◆ Task statement ◆
Below are the entries. Set down exactly the line containing "- type: resized" and each line after it.

◆ Records excerpted from a collection ◆
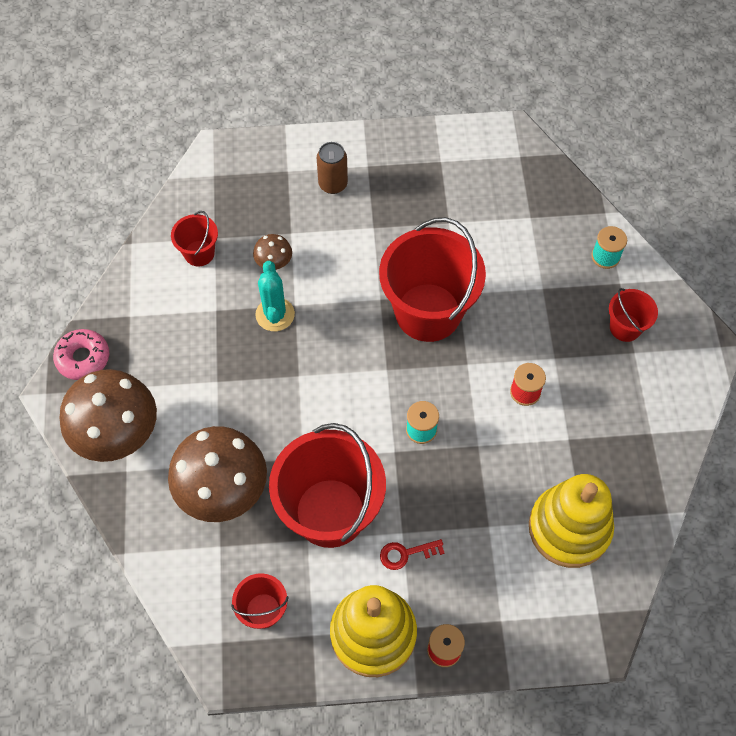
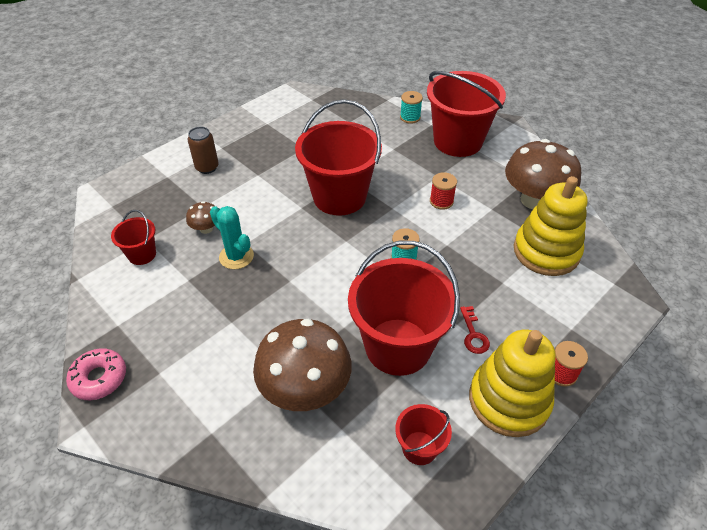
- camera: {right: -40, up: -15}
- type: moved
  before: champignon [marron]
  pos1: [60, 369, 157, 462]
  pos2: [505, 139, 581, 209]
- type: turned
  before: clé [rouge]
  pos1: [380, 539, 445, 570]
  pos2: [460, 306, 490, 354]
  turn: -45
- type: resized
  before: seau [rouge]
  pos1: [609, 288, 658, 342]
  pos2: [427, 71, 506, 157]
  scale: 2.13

◆ Final answer ◆
- type: resized
  before: seau [rouge]
  pos1: [609, 288, 658, 342]
  pos2: [427, 71, 506, 157]
  scale: 2.13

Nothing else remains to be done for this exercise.